-- Listed entries follows --

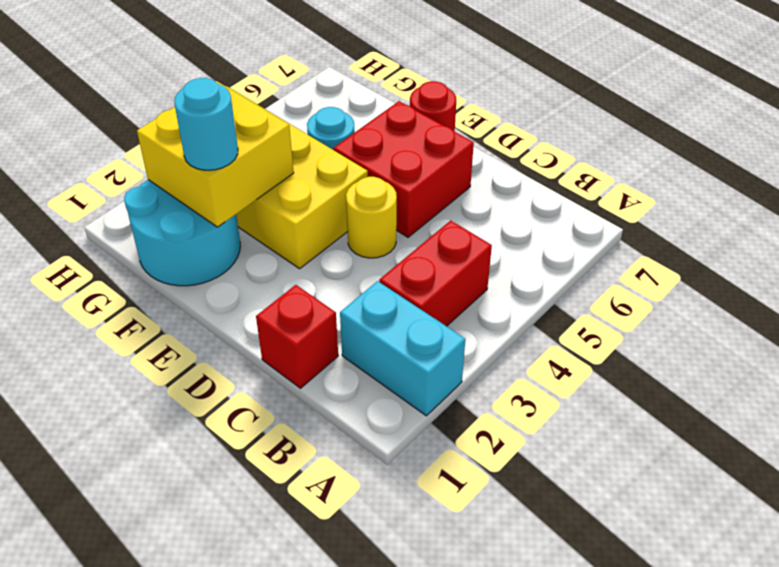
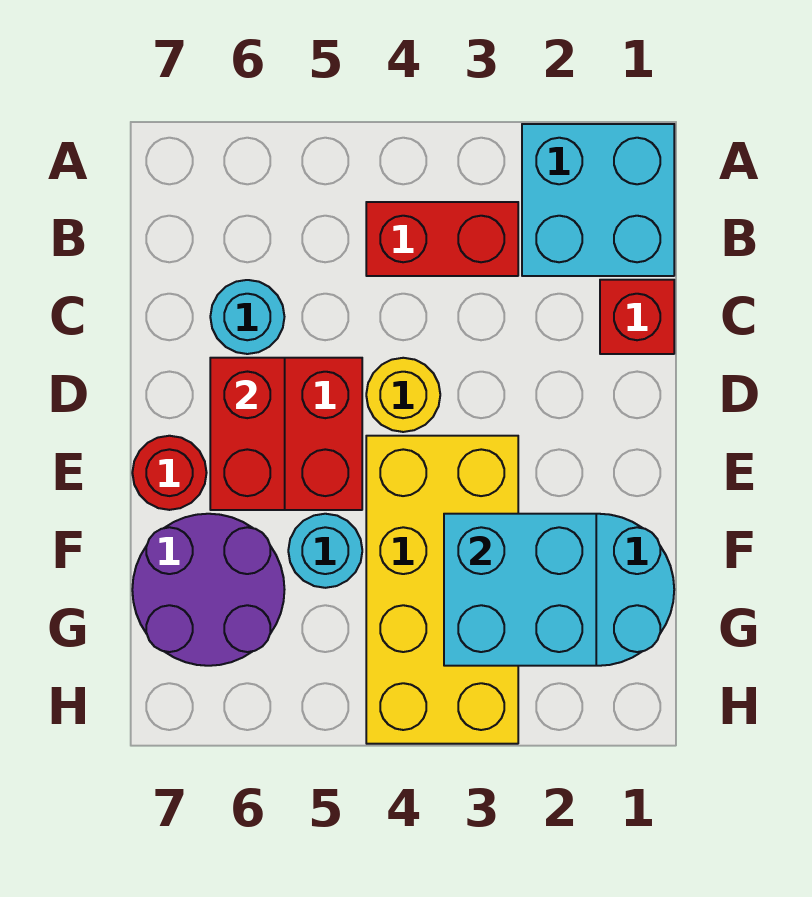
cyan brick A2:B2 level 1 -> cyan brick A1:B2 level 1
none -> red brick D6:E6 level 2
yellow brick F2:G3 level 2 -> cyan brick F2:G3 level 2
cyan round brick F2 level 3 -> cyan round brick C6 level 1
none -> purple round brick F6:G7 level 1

-- Listed entries concluded --

**Exercise requirements**
Pick out every line above that contains the word "cyan" and copy it.

**Response below**
cyan brick A2:B2 level 1 -> cyan brick A1:B2 level 1
yellow brick F2:G3 level 2 -> cyan brick F2:G3 level 2
cyan round brick F2 level 3 -> cyan round brick C6 level 1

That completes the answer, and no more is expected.